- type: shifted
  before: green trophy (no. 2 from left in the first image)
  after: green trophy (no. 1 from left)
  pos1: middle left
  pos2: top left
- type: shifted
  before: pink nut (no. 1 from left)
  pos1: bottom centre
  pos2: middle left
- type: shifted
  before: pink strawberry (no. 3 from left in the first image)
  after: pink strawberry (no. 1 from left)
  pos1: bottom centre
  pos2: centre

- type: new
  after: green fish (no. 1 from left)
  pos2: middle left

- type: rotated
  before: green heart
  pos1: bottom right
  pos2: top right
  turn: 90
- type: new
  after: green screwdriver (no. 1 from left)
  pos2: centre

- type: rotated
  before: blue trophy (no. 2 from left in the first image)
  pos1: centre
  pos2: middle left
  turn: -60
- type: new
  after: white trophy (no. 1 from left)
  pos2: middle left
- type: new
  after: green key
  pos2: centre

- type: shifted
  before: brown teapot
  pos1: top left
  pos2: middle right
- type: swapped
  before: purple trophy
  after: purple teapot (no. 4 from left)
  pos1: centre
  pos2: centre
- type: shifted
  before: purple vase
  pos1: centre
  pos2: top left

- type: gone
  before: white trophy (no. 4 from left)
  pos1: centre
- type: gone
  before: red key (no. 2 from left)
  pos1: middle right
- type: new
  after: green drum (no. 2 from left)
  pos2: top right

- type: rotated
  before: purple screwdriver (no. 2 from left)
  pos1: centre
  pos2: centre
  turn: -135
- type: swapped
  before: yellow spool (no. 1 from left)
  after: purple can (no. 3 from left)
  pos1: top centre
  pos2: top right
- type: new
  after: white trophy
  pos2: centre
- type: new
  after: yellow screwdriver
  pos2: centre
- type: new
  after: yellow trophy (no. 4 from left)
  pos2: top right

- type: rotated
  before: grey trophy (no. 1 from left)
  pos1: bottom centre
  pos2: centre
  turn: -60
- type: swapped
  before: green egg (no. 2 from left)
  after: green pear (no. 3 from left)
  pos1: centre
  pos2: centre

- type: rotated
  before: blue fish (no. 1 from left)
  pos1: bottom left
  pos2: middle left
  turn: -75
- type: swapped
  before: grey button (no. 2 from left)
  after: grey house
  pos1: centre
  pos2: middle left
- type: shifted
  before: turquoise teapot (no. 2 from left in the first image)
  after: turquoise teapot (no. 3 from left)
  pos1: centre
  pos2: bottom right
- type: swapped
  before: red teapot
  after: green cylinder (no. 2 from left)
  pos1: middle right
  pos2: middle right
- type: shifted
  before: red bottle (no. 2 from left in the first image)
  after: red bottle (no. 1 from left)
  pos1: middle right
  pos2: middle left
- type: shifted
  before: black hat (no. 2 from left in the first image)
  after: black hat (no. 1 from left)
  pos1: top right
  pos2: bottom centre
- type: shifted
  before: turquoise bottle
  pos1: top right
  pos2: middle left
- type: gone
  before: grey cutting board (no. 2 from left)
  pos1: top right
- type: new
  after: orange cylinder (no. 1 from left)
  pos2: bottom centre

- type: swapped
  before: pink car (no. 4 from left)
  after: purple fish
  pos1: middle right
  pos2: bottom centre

|---|

- **TASK BRIEF**
The records above are to be output in full and without error.

- **OUTPUT BELOW**
- type: shifted
  before: green trophy (no. 2 from left in the first image)
  after: green trophy (no. 1 from left)
  pos1: middle left
  pos2: top left
- type: shifted
  before: pink nut (no. 1 from left)
  pos1: bottom centre
  pos2: middle left
- type: shifted
  before: pink strawberry (no. 3 from left in the first image)
  after: pink strawberry (no. 1 from left)
  pos1: bottom centre
  pos2: centre

- type: new
  after: green fish (no. 1 from left)
  pos2: middle left

- type: rotated
  before: green heart
  pos1: bottom right
  pos2: top right
  turn: 90
- type: new
  after: green screwdriver (no. 1 from left)
  pos2: centre

- type: rotated
  before: blue trophy (no. 2 from left in the first image)
  pos1: centre
  pos2: middle left
  turn: -60
- type: new
  after: white trophy (no. 1 from left)
  pos2: middle left
- type: new
  after: green key
  pos2: centre

- type: shifted
  before: brown teapot
  pos1: top left
  pos2: middle right
- type: swapped
  before: purple trophy
  after: purple teapot (no. 4 from left)
  pos1: centre
  pos2: centre
- type: shifted
  before: purple vase
  pos1: centre
  pos2: top left

- type: gone
  before: white trophy (no. 4 from left)
  pos1: centre
- type: gone
  before: red key (no. 2 from left)
  pos1: middle right
- type: new
  after: green drum (no. 2 from left)
  pos2: top right

- type: rotated
  before: purple screwdriver (no. 2 from left)
  pos1: centre
  pos2: centre
  turn: -135
- type: swapped
  before: yellow spool (no. 1 from left)
  after: purple can (no. 3 from left)
  pos1: top centre
  pos2: top right
- type: new
  after: white trophy
  pos2: centre
- type: new
  after: yellow screwdriver
  pos2: centre
- type: new
  after: yellow trophy (no. 4 from left)
  pos2: top right

- type: rotated
  before: grey trophy (no. 1 from left)
  pos1: bottom centre
  pos2: centre
  turn: -60
- type: swapped
  before: green egg (no. 2 from left)
  after: green pear (no. 3 from left)
  pos1: centre
  pos2: centre

- type: rotated
  before: blue fish (no. 1 from left)
  pos1: bottom left
  pos2: middle left
  turn: -75
- type: swapped
  before: grey button (no. 2 from left)
  after: grey house
  pos1: centre
  pos2: middle left
- type: shifted
  before: turquoise teapot (no. 2 from left in the first image)
  after: turquoise teapot (no. 3 from left)
  pos1: centre
  pos2: bottom right
- type: swapped
  before: red teapot
  after: green cylinder (no. 2 from left)
  pos1: middle right
  pos2: middle right
- type: shifted
  before: red bottle (no. 2 from left in the first image)
  after: red bottle (no. 1 from left)
  pos1: middle right
  pos2: middle left
- type: shifted
  before: black hat (no. 2 from left in the first image)
  after: black hat (no. 1 from left)
  pos1: top right
  pos2: bottom centre
- type: shifted
  before: turquoise bottle
  pos1: top right
  pos2: middle left
- type: gone
  before: grey cutting board (no. 2 from left)
  pos1: top right
- type: new
  after: orange cylinder (no. 1 from left)
  pos2: bottom centre

- type: swapped
  before: pink car (no. 4 from left)
  after: purple fish
  pos1: middle right
  pos2: bottom centre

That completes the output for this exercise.